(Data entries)
⟨

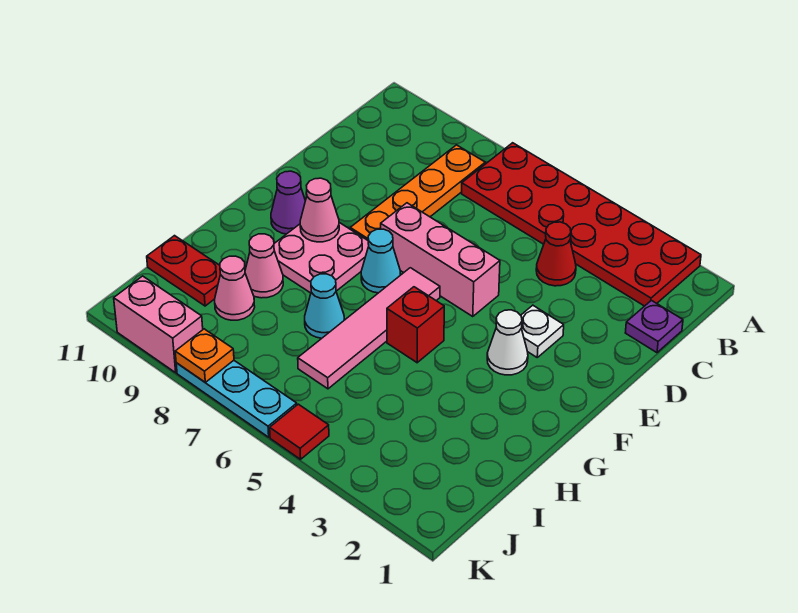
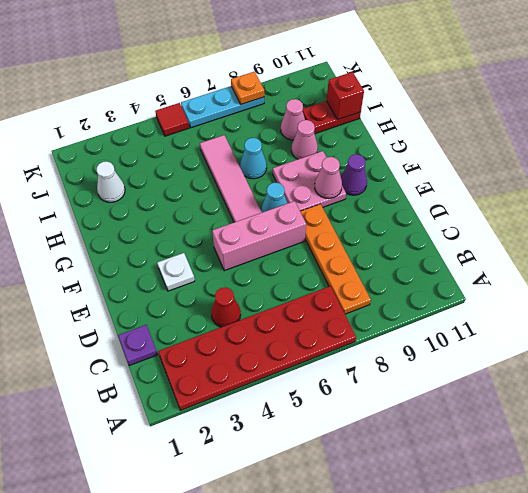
white cone F3 level 1 -> white cone I2 level 1
red brick G5 level 1 -> red brick I11 level 2
pink brick K9:K10 level 1 -> none

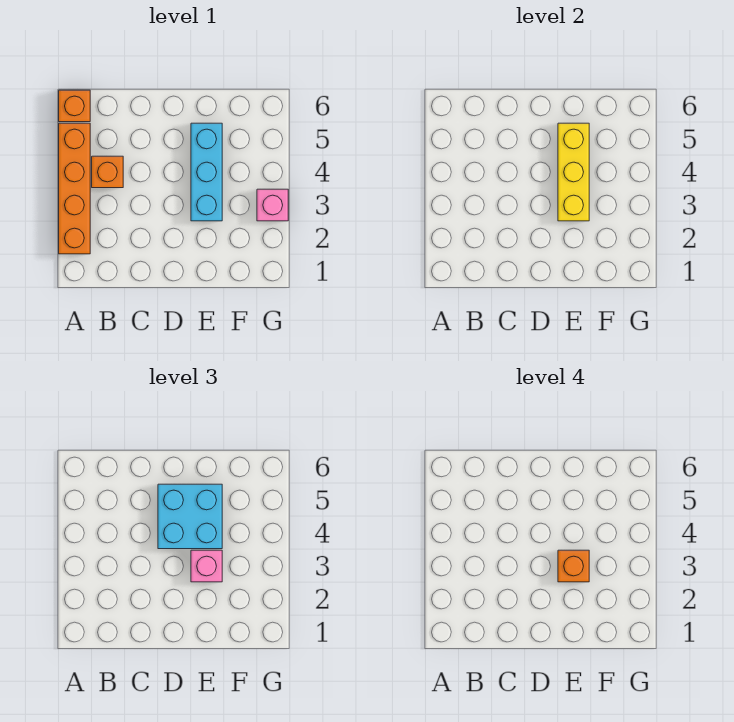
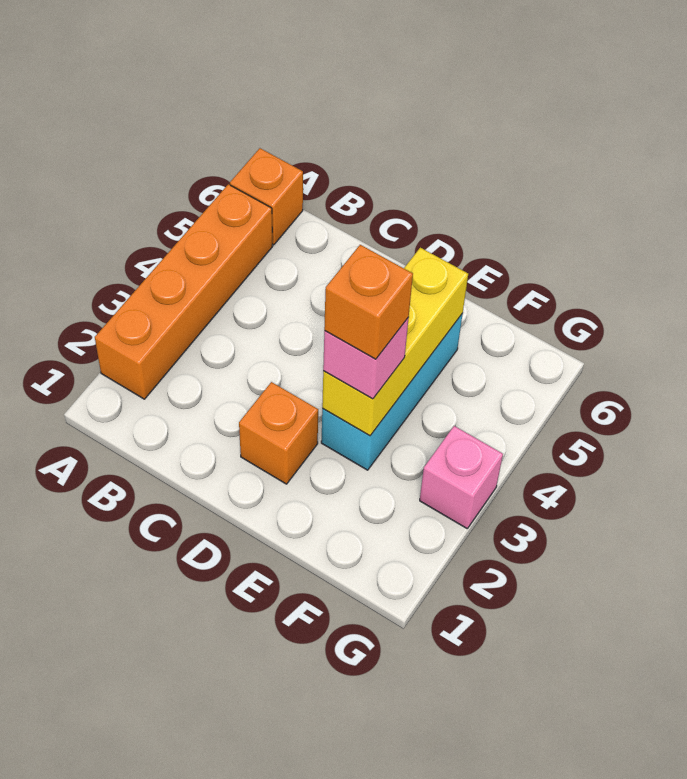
orange brick B4 level 1 -> orange brick D2 level 1
cyan brick D4:E5 level 3 -> none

⟩

Aim of the exercise => Leave out the pictures, then return every line of the data exactly.

Result of the task =>
white cone F3 level 1 -> white cone I2 level 1
red brick G5 level 1 -> red brick I11 level 2
pink brick K9:K10 level 1 -> none

orange brick B4 level 1 -> orange brick D2 level 1
cyan brick D4:E5 level 3 -> none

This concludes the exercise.